Write out, please, each line from the one containing "cyan triangle: (16, 273)" to the final line of the data, both included, exactly and without pictures.

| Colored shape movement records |
--*--
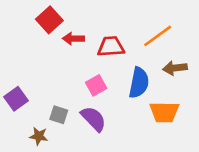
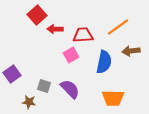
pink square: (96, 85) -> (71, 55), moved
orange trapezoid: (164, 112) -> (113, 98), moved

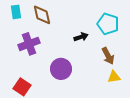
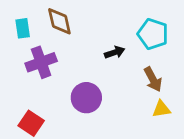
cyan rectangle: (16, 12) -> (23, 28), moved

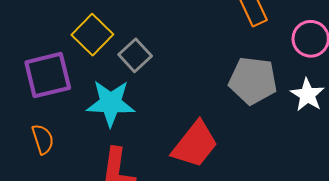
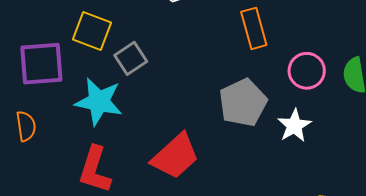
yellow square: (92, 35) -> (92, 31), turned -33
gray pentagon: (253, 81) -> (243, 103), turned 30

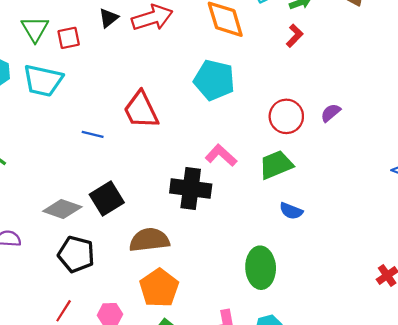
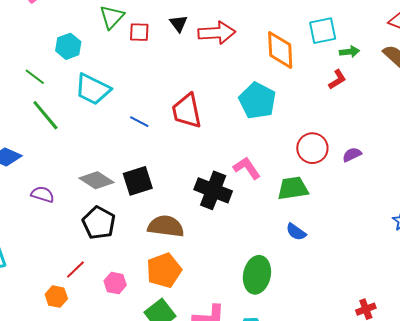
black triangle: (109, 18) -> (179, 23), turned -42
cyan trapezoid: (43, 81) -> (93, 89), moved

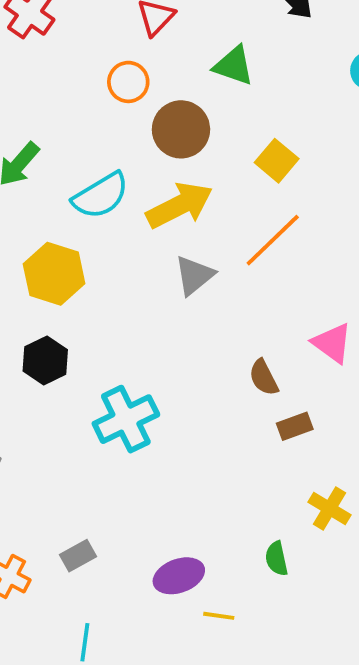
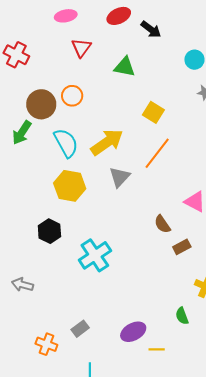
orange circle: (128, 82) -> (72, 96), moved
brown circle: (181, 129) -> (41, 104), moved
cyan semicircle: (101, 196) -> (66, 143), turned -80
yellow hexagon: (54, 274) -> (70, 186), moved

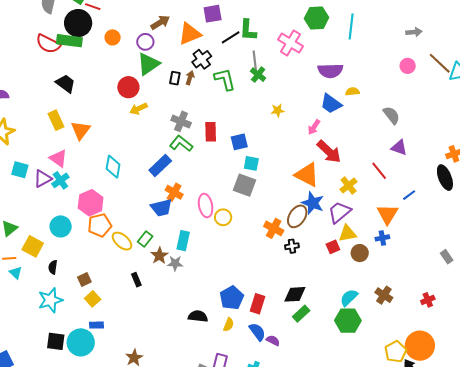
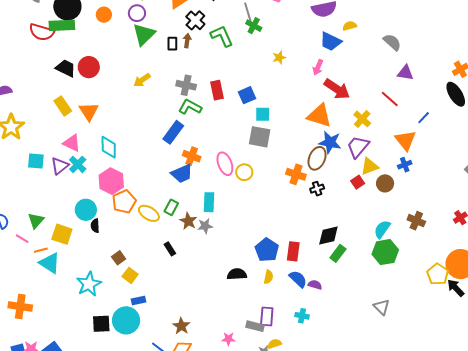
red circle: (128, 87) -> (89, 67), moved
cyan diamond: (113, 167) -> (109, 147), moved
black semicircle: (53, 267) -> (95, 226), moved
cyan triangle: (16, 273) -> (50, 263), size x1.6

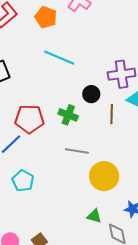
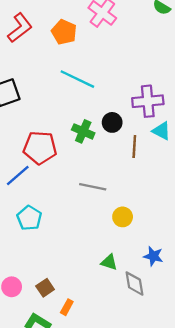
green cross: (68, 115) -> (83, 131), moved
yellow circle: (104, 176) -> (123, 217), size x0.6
--*--
| Exercise result |
cyan triangle: (16, 273) -> (50, 263), size x1.6

green cross: (68, 115) -> (83, 131), moved
yellow circle: (104, 176) -> (123, 217), size x0.6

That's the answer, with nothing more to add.